BEGIN SUPPLIED DATA
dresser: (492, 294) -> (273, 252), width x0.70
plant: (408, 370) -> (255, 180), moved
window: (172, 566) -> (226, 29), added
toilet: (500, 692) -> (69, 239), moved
END SUPPLIED DATA
BEGIN SUPPLIED DATA
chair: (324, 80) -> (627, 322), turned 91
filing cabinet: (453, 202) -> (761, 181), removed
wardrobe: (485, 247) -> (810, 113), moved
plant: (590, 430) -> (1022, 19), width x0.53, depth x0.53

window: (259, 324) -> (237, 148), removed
END SUPPLIED DATA
ACTIVITY
Output should match, line for line, the stretch of the material above from the line holding "wardrobe: (485, 247) -> (810, 113), moved" through the line holding "window: (259, 324) -> (237, 148), removed".

EXPECTED ANSWER
wardrobe: (485, 247) -> (810, 113), moved
plant: (590, 430) -> (1022, 19), width x0.53, depth x0.53

window: (259, 324) -> (237, 148), removed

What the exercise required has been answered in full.